§ **Directions for this task**
Write out the entries below word for word, leaving out the pictures.

§ **Record excerpts**
• • • •
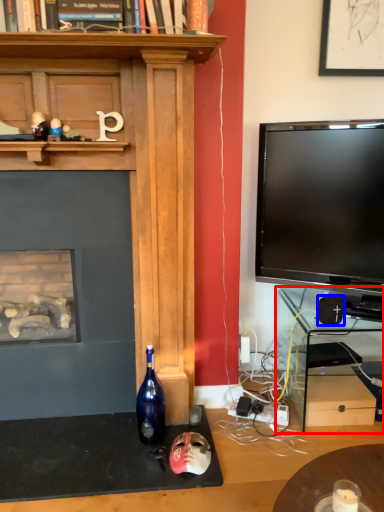
Question: Which point is closer to the camera, computer desk (highlighted by a red box) or speaker (highlighted by a blue box)?

Choices:
 (A) computer desk
 (B) speaker

Answer: (B)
• • • •
§ **Solution to the exercise**
Question: Which point is closer to the camera, computer desk (highlighted by a red box) or speaker (highlighted by a blue box)?

Choices:
 (A) computer desk
 (B) speaker

Answer: (B)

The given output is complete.